*** DATASET RECORDS Section Begins ***

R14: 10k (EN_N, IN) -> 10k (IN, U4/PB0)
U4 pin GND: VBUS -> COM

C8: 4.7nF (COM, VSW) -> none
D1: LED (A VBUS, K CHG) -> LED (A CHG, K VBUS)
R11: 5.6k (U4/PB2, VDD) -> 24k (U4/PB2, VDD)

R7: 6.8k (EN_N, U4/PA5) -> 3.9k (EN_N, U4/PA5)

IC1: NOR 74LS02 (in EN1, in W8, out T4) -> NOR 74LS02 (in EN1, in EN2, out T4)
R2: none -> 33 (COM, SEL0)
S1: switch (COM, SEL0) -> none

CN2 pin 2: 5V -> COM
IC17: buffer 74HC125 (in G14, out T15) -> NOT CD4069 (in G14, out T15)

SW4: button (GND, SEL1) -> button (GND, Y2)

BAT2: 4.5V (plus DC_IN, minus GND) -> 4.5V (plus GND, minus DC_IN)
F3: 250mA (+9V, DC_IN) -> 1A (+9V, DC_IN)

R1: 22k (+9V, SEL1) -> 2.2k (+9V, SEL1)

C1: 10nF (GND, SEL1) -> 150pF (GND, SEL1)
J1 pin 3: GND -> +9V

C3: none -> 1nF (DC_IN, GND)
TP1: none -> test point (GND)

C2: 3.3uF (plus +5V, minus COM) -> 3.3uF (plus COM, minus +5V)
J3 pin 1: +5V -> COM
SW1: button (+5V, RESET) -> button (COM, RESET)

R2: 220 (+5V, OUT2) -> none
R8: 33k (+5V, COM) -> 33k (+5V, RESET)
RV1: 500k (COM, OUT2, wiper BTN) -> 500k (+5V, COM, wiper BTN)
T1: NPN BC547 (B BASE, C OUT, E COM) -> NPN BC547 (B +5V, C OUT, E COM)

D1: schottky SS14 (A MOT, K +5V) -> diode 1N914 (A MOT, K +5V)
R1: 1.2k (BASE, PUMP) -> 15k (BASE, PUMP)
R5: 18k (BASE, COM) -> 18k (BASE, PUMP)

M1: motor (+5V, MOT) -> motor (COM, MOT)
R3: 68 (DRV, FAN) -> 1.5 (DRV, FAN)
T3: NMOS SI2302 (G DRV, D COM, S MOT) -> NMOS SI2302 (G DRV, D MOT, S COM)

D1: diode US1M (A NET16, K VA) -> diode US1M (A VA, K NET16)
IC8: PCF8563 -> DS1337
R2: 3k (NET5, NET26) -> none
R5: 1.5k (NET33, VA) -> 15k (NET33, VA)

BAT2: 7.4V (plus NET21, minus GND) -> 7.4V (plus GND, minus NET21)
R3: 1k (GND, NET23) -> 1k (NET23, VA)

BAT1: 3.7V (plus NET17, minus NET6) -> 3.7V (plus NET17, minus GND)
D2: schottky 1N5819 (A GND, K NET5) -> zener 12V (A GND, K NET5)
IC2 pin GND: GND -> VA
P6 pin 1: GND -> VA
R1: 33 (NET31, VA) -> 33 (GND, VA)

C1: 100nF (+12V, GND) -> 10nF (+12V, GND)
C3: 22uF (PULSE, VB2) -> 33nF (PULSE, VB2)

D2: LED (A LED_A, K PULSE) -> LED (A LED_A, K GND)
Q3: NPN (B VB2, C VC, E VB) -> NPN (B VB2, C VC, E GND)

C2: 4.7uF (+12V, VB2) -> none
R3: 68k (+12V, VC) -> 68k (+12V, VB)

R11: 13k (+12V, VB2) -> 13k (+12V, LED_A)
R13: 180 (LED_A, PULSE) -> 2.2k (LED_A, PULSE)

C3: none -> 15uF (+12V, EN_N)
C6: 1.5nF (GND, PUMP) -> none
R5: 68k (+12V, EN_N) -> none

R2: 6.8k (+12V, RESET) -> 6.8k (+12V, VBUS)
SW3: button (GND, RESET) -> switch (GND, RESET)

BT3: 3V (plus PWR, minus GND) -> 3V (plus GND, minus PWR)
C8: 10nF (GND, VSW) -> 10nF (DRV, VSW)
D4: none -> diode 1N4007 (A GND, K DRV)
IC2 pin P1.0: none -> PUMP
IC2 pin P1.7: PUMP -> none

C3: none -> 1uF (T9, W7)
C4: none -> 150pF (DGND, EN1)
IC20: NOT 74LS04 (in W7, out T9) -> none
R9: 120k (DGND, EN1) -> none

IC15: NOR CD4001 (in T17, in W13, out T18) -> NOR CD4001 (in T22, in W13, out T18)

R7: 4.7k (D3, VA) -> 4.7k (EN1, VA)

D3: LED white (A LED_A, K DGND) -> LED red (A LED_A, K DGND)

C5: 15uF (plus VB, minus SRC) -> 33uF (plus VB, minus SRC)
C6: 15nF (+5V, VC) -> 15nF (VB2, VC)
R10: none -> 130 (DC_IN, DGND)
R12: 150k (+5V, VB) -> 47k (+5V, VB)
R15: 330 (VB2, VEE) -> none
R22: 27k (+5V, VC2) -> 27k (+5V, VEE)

*** DATASET RECORDS Section Ends ***

--- EXERCISE GOAL ---
Whenever a line above has the word "DGND" in it, copy that line.

--- TASK OUTPUT ---
C4: none -> 150pF (DGND, EN1)
R9: 120k (DGND, EN1) -> none
D3: LED white (A LED_A, K DGND) -> LED red (A LED_A, K DGND)
R10: none -> 130 (DC_IN, DGND)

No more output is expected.